DATA EXCERPTS >>
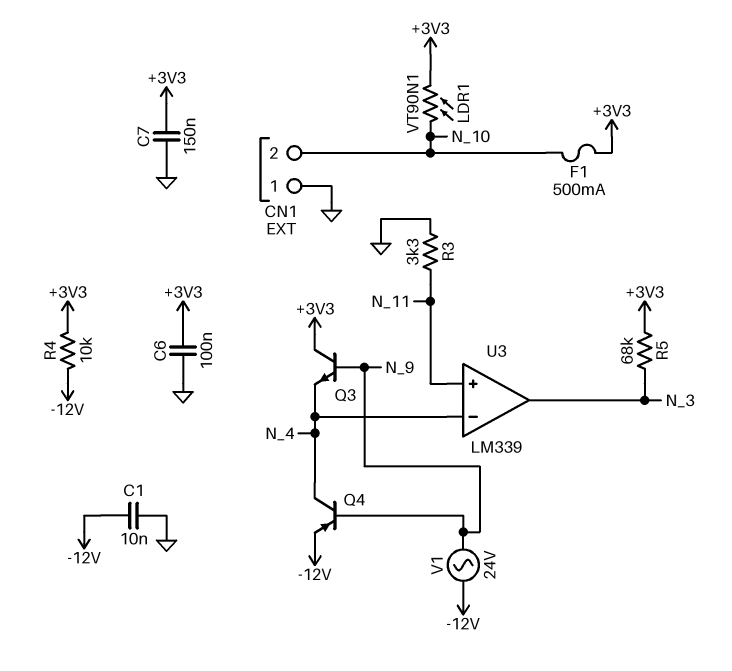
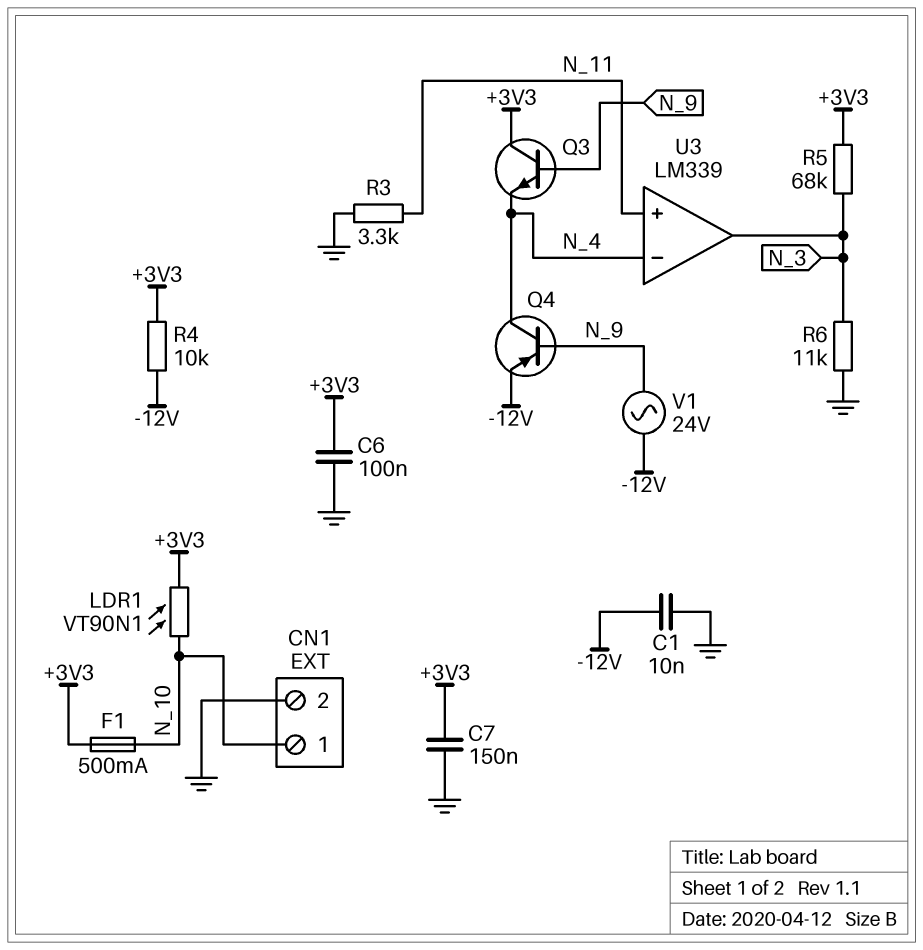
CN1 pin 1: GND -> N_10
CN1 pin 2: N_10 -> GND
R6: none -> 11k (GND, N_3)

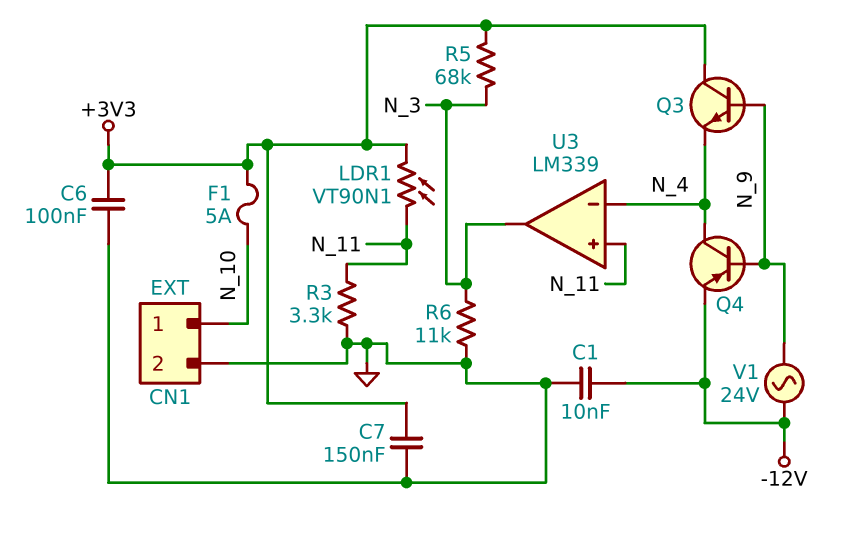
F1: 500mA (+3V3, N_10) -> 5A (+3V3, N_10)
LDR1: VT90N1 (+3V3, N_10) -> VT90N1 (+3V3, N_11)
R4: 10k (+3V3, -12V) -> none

...

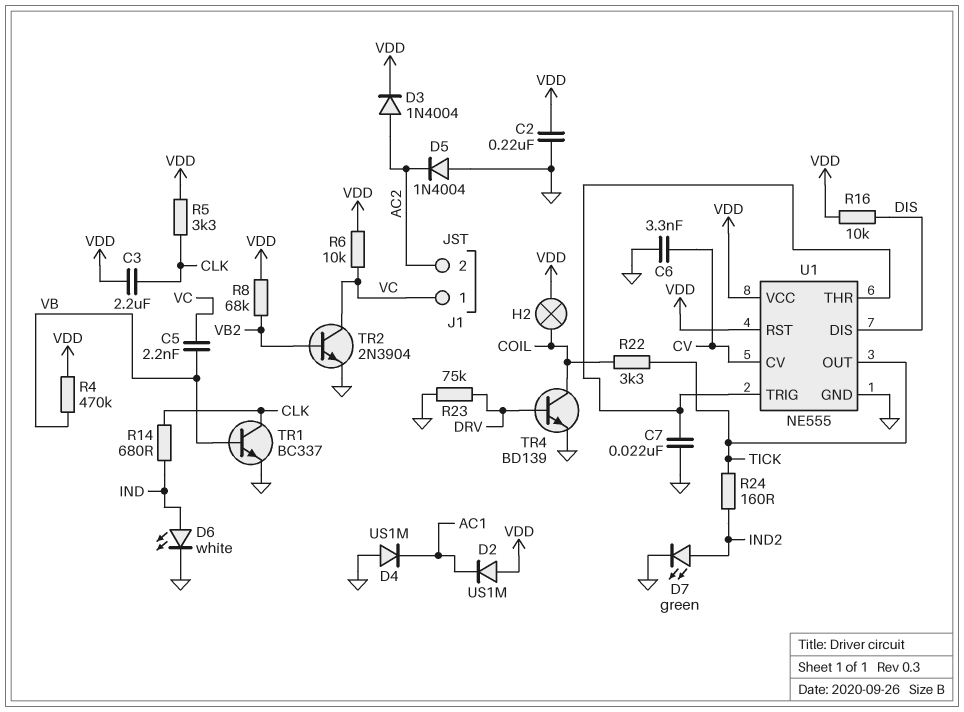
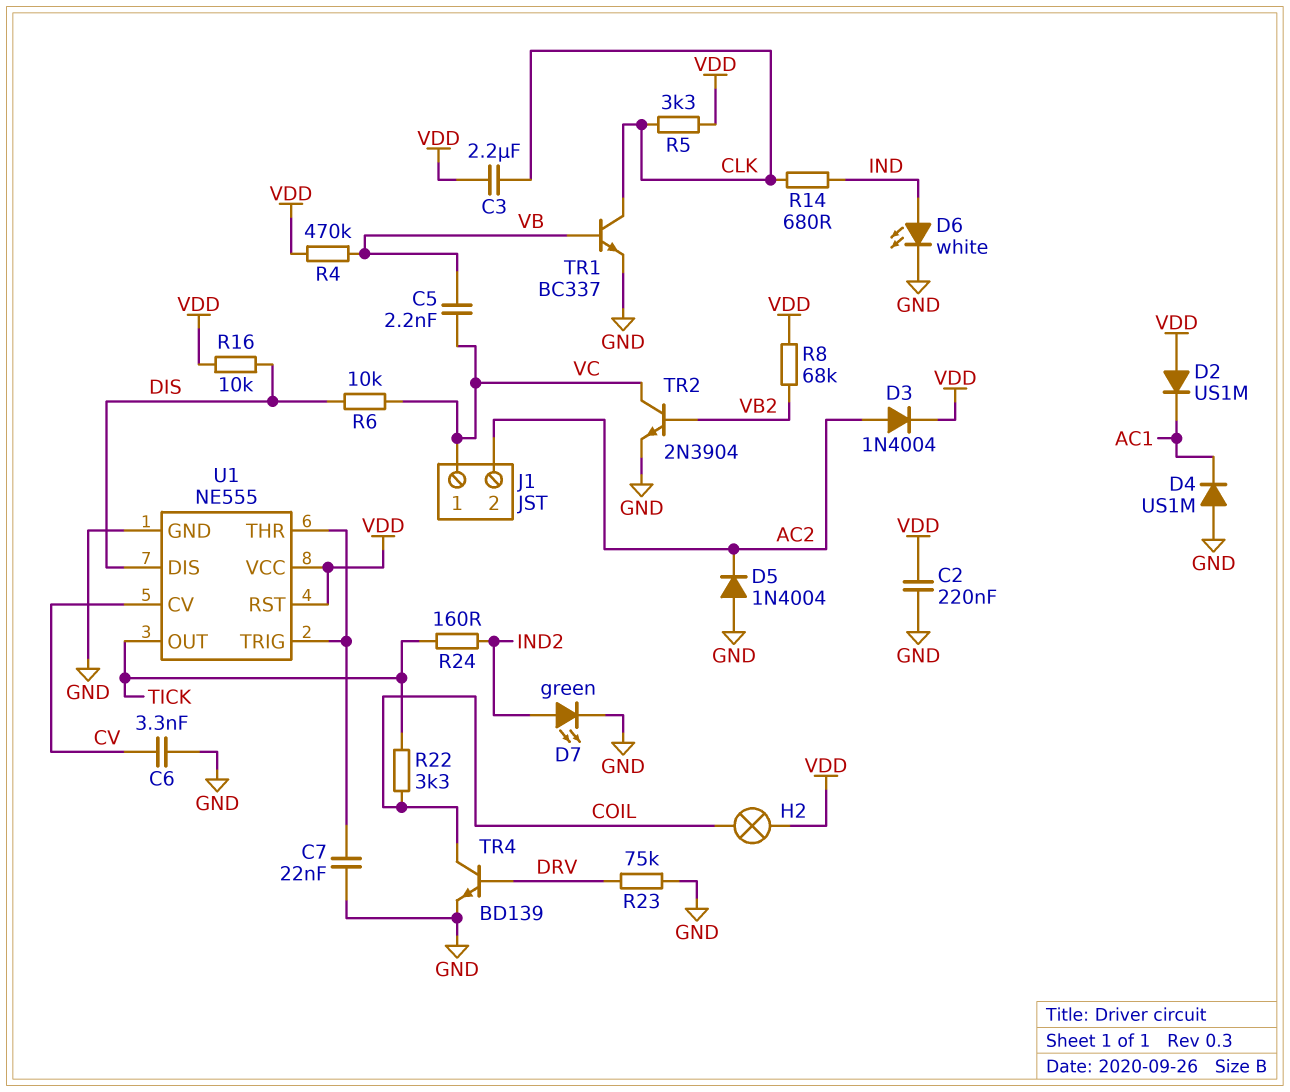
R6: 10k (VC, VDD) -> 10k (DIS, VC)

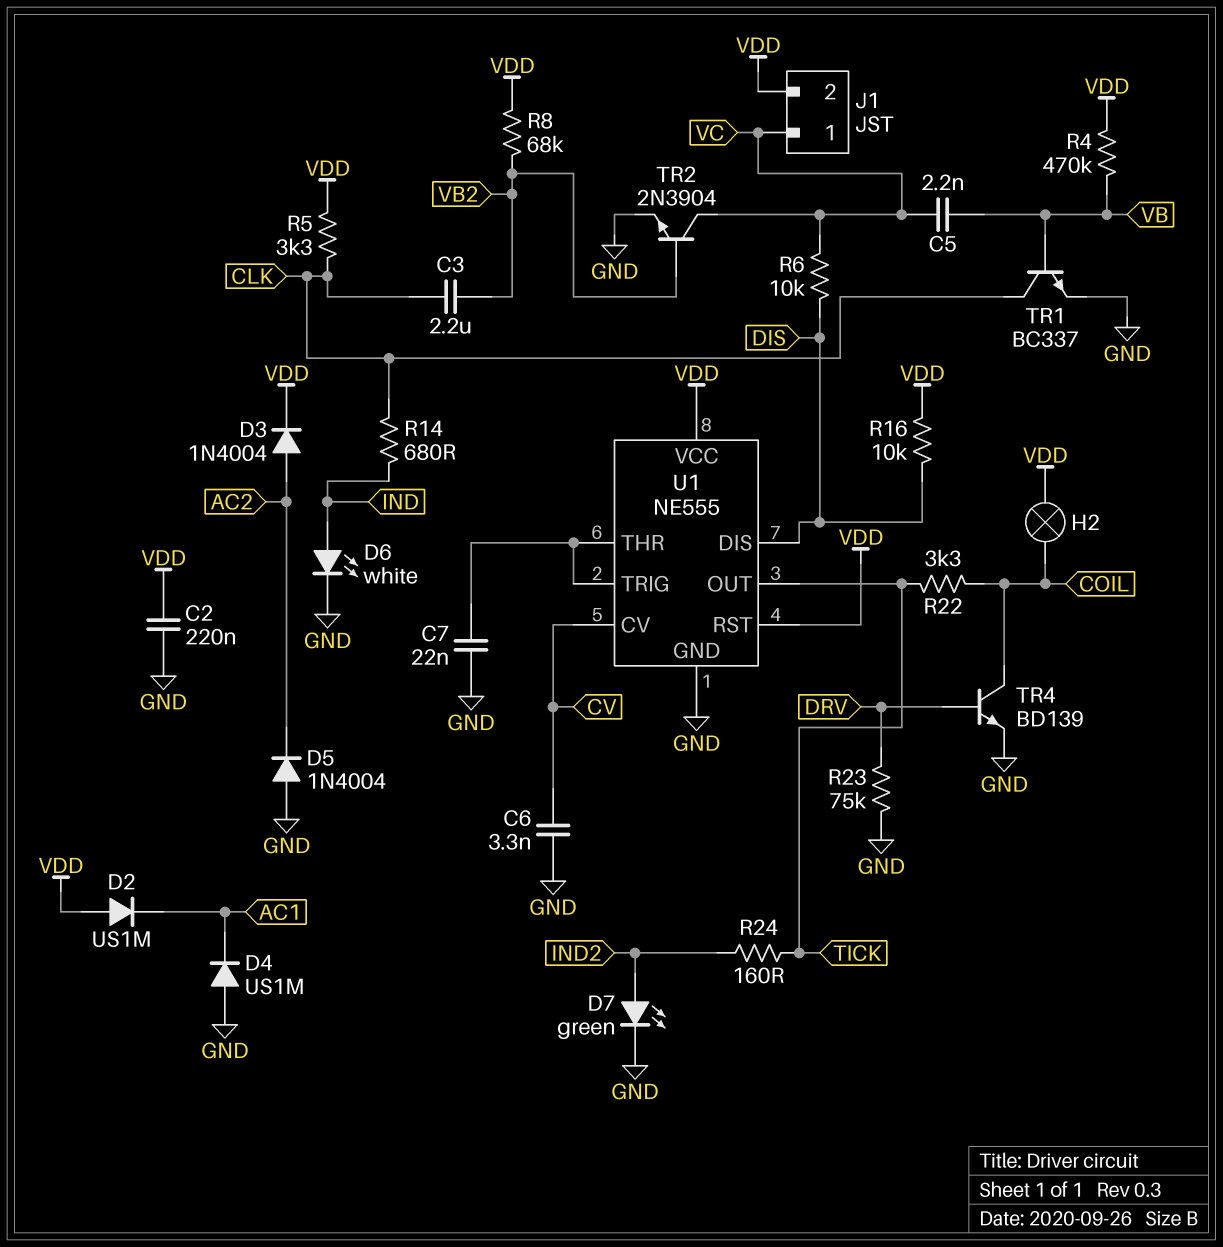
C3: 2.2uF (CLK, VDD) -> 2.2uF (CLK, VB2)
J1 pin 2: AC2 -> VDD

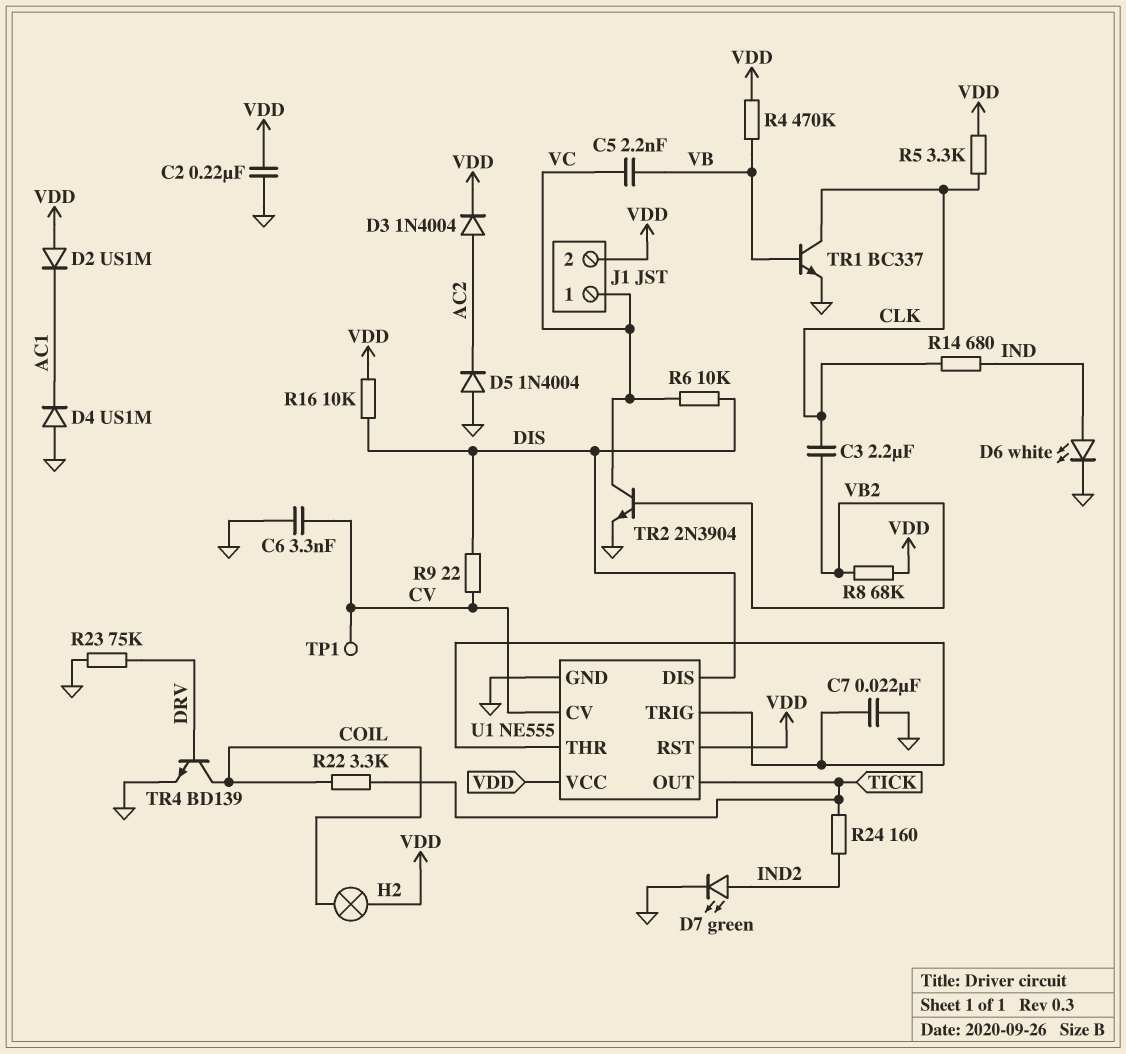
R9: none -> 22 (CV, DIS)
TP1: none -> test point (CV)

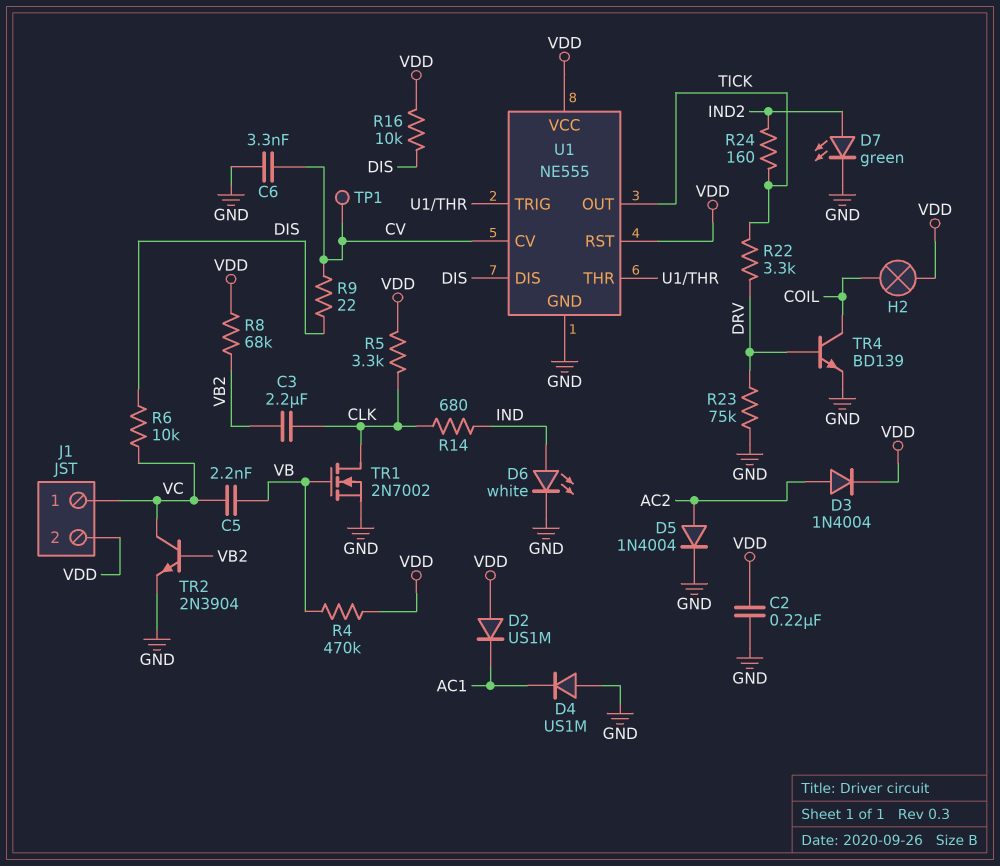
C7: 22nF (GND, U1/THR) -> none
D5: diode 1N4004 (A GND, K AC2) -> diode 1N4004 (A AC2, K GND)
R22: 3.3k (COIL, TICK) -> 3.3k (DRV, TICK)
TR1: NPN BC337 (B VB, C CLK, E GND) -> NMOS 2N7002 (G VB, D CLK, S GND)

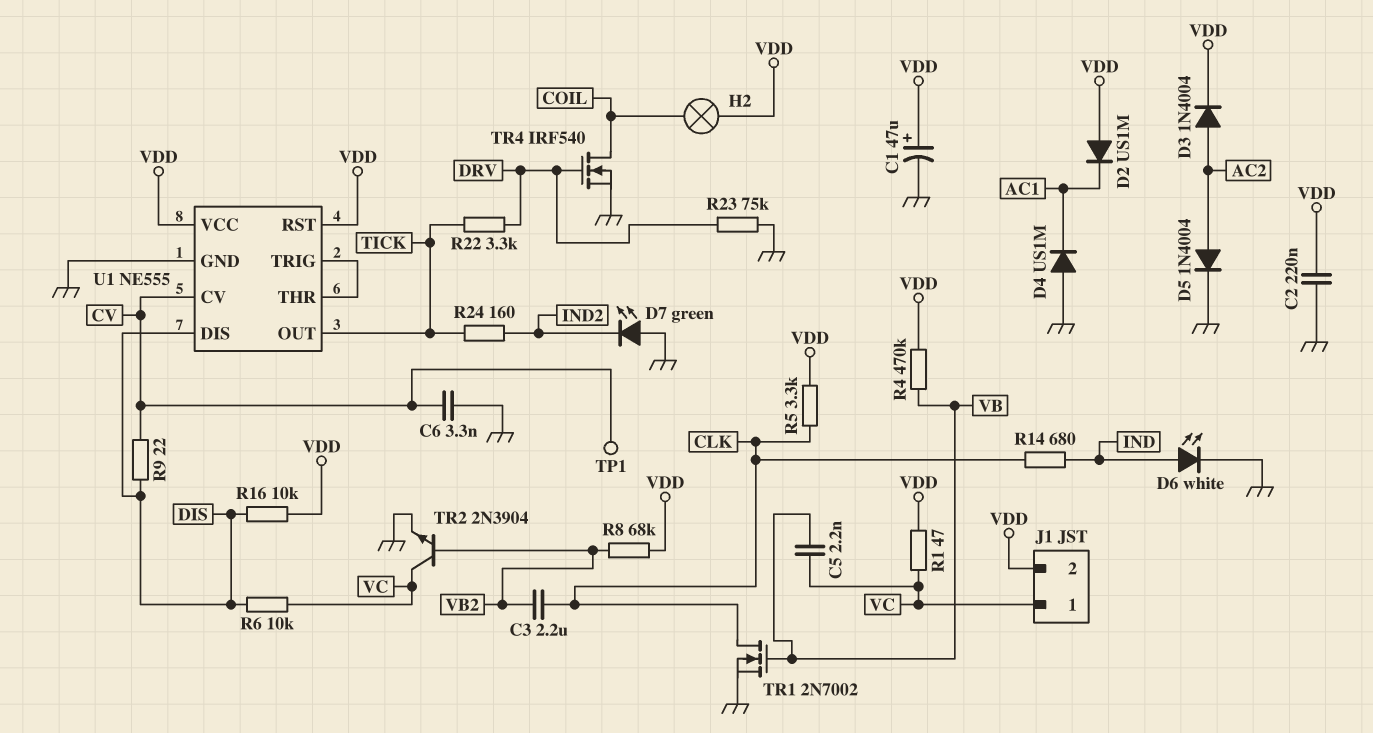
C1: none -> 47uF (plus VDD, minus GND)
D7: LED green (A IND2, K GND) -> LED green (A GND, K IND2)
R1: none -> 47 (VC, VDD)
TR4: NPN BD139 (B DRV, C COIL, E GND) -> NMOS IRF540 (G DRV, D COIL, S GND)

REQUIRED WORK >> Reproduce word for word, with pictures dropped, only the part of the material above that opens with the line containing "CN1 pin 1: GND -> N_10" and closes with the line containing "R4: 10k (+3V3, -12V) -> none".

FINAL ANSWER >>
CN1 pin 1: GND -> N_10
CN1 pin 2: N_10 -> GND
R6: none -> 11k (GND, N_3)

F1: 500mA (+3V3, N_10) -> 5A (+3V3, N_10)
LDR1: VT90N1 (+3V3, N_10) -> VT90N1 (+3V3, N_11)
R4: 10k (+3V3, -12V) -> none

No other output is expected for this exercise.